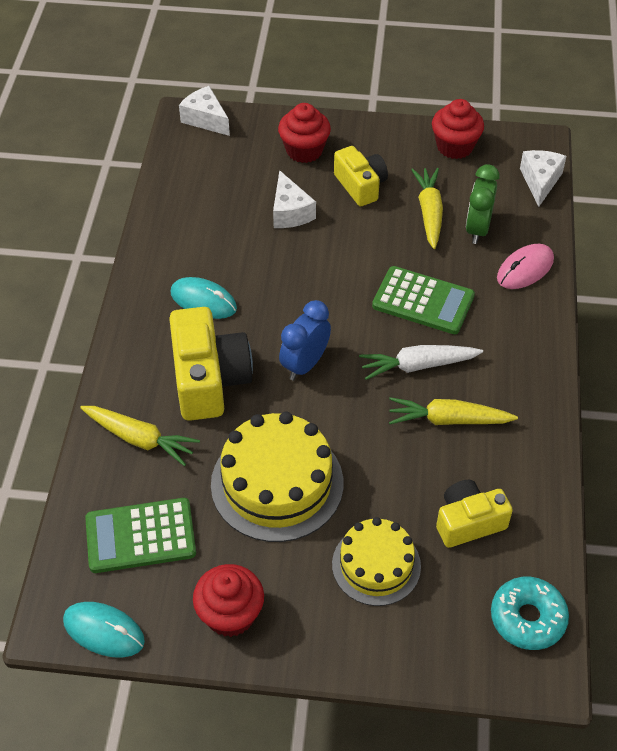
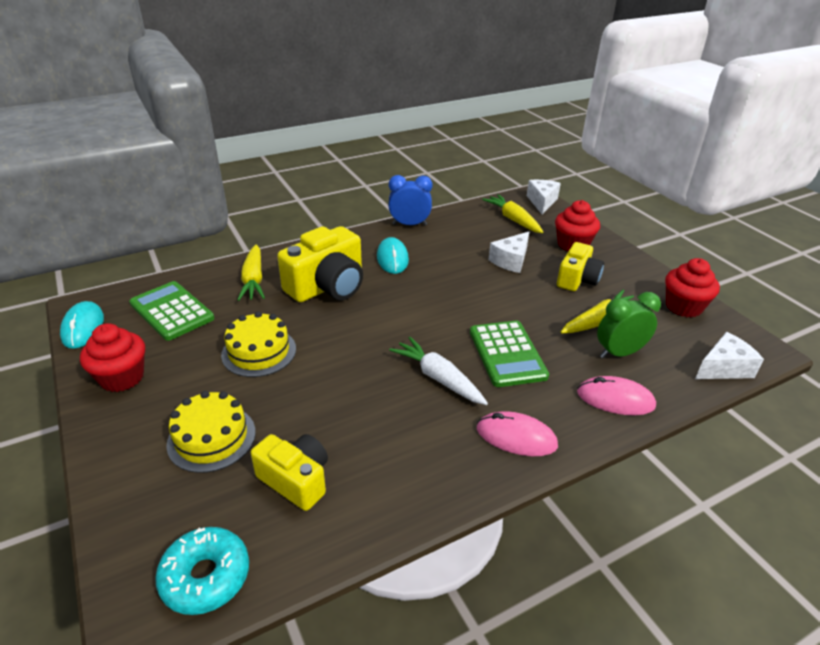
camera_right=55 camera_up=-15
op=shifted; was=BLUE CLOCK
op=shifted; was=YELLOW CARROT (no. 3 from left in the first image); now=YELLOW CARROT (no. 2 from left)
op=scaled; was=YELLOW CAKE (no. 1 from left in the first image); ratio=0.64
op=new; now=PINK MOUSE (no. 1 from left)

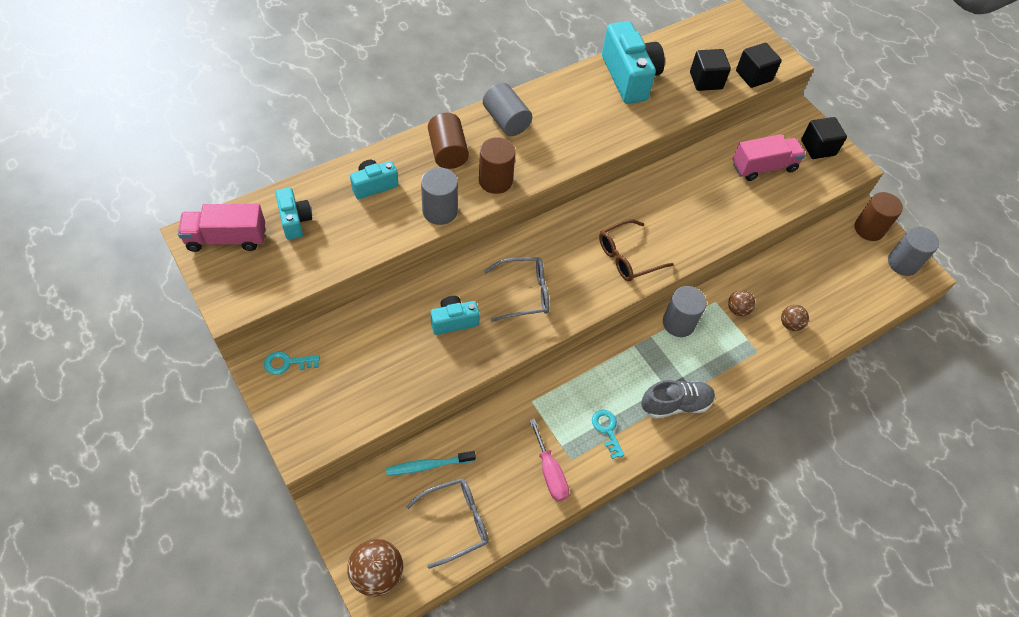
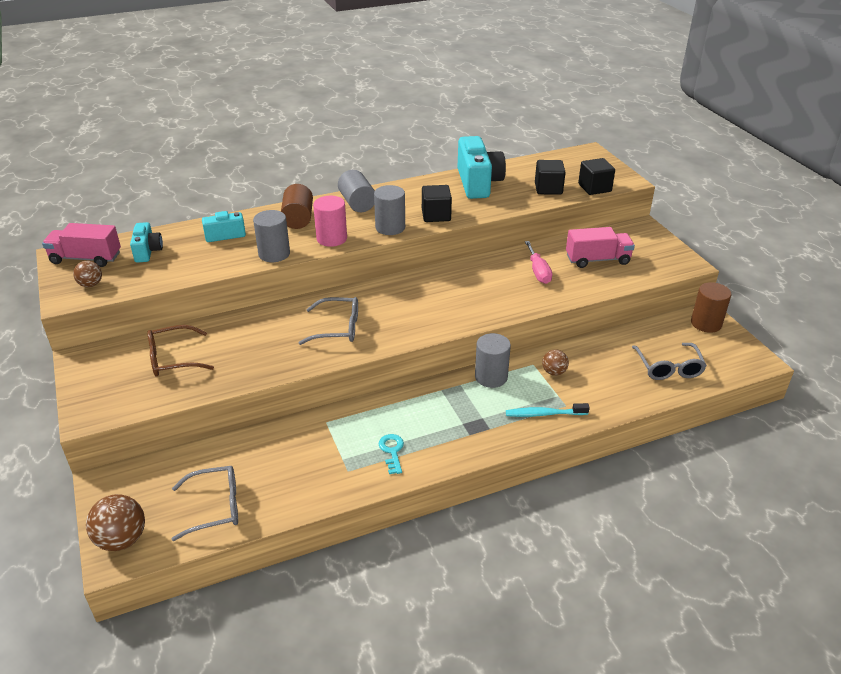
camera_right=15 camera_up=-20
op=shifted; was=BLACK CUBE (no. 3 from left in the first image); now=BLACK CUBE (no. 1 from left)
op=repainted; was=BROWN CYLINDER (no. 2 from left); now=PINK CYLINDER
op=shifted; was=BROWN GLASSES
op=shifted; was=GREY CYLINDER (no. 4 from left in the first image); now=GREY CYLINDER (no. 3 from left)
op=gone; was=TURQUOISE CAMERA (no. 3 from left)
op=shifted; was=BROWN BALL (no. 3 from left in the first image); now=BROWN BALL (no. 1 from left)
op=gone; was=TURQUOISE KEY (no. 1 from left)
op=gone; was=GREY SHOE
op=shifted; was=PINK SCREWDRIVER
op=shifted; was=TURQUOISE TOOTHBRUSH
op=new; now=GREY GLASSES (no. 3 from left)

────────────────────────────────────────

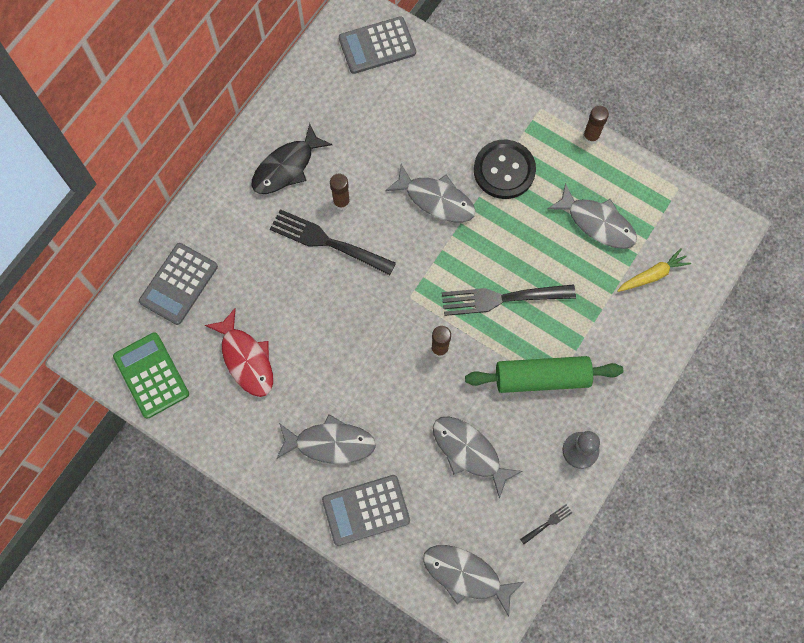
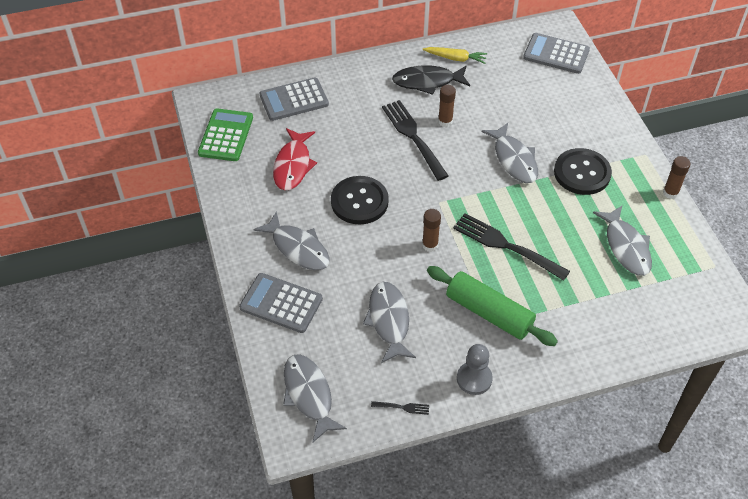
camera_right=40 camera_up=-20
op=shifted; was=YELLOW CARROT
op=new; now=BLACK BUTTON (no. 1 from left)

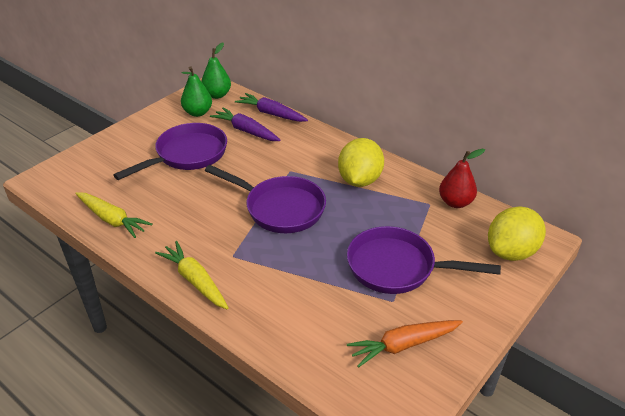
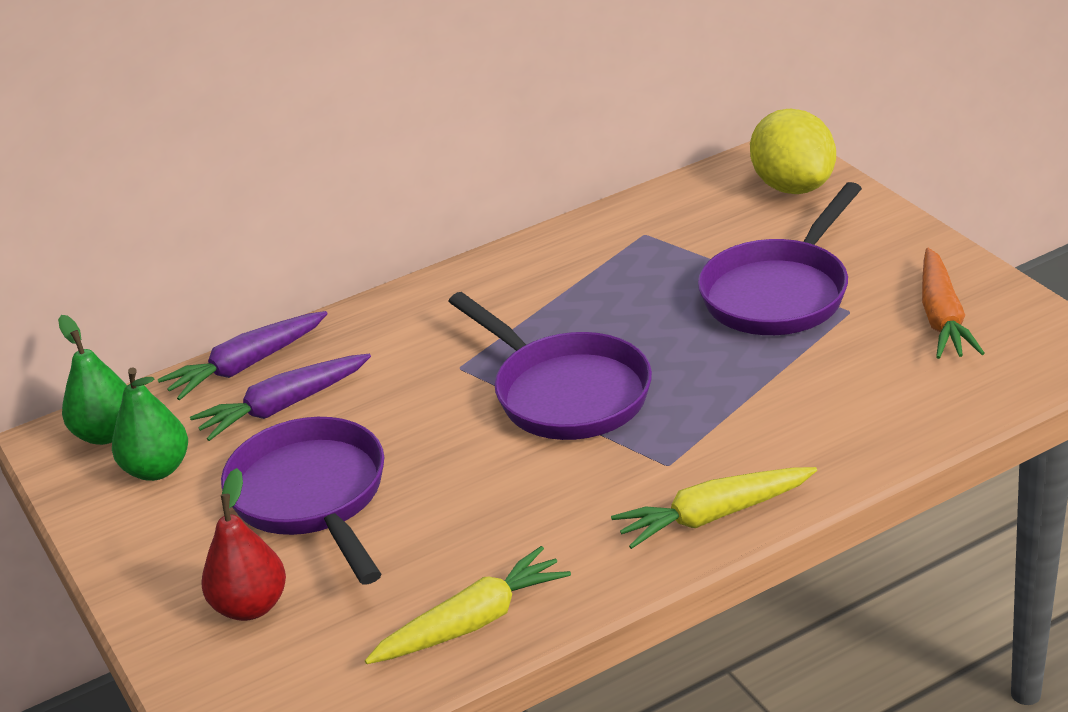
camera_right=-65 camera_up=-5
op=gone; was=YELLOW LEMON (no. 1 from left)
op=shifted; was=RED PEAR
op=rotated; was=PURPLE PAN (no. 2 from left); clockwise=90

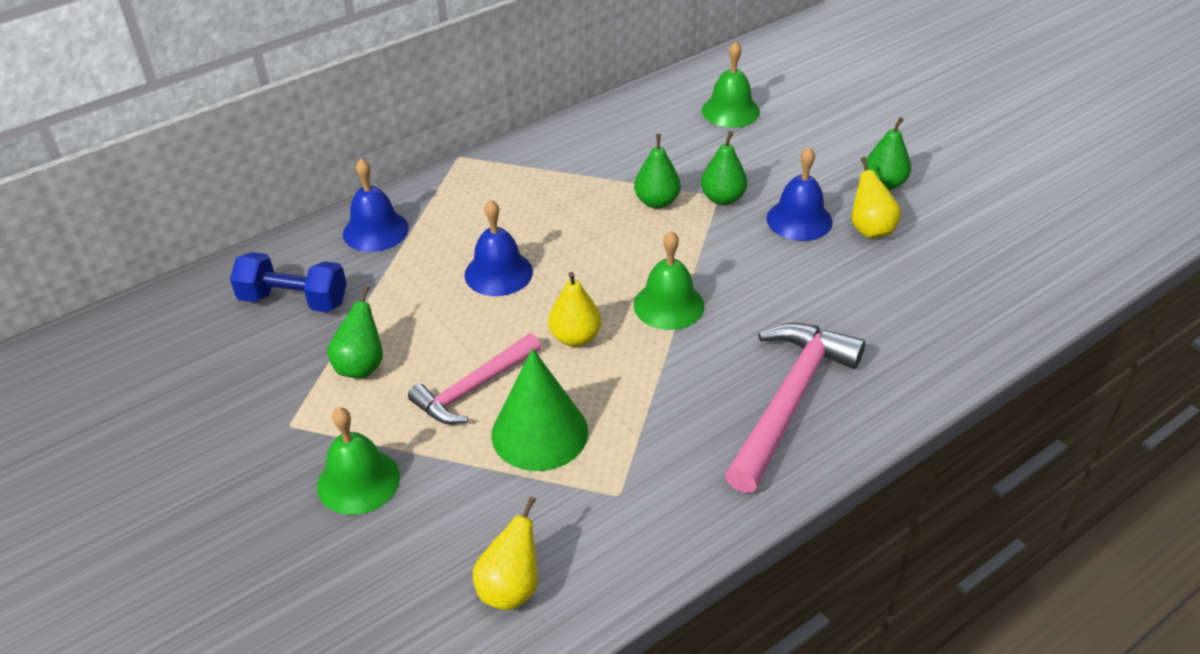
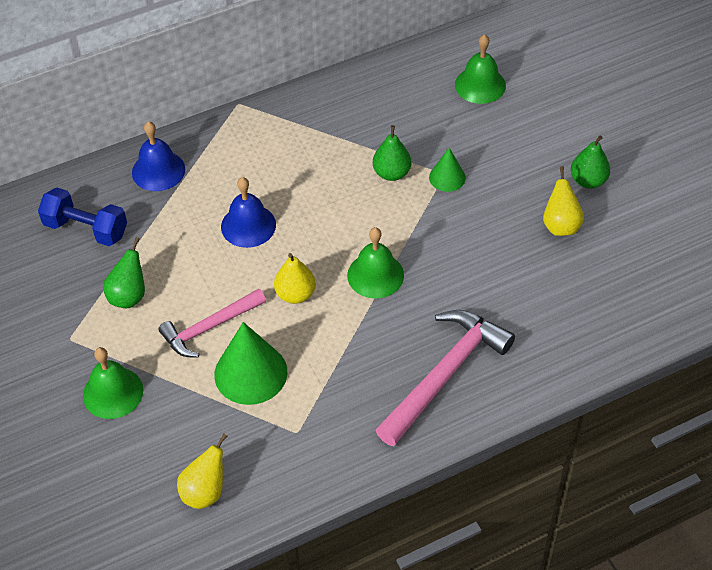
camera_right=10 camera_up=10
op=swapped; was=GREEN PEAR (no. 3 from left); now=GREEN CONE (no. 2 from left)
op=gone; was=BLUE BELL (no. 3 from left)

────────────────────────────────────────

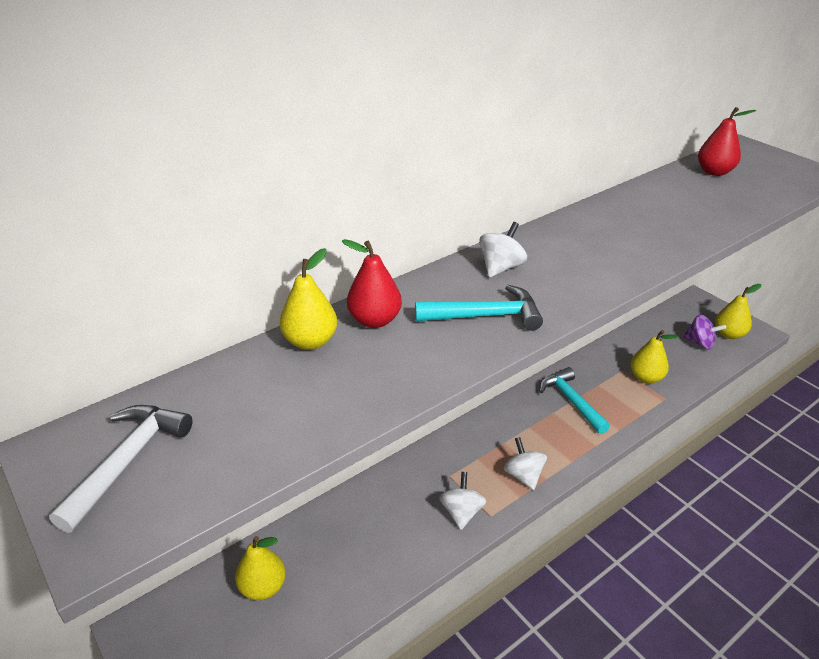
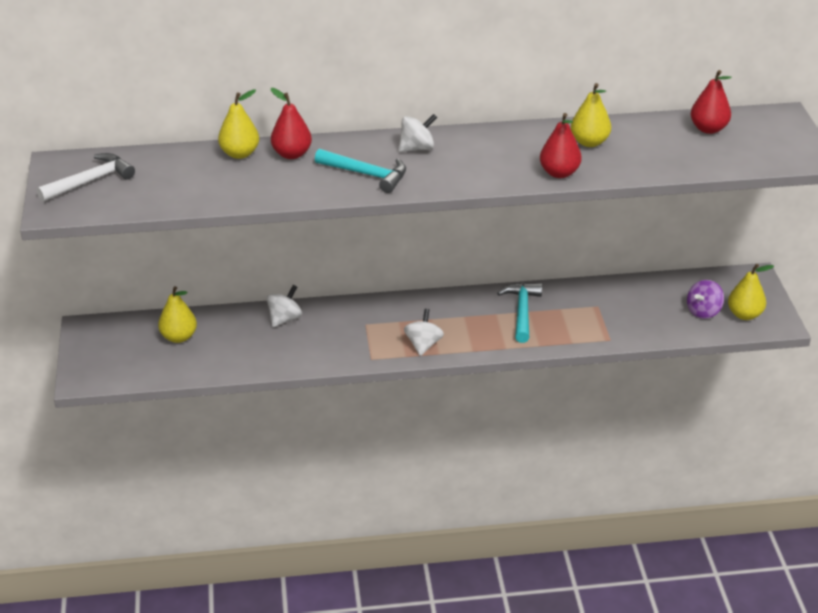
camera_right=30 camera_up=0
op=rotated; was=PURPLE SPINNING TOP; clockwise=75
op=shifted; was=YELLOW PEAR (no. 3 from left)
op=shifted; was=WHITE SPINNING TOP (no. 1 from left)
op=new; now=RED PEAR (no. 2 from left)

────────────────────────────────────────

■ **What you should do**: Give back precisely the lines above that start at the line containing "op=shifted; was=BLUE CLOCK" and end at the line containing "op=scaled; was=YELLOW CAKE", inclusive. No other lines belong in the output.

■ **Response below**:
op=shifted; was=BLUE CLOCK
op=shifted; was=YELLOW CARROT (no. 3 from left in the first image); now=YELLOW CARROT (no. 2 from left)
op=scaled; was=YELLOW CAKE (no. 1 from left in the first image); ratio=0.64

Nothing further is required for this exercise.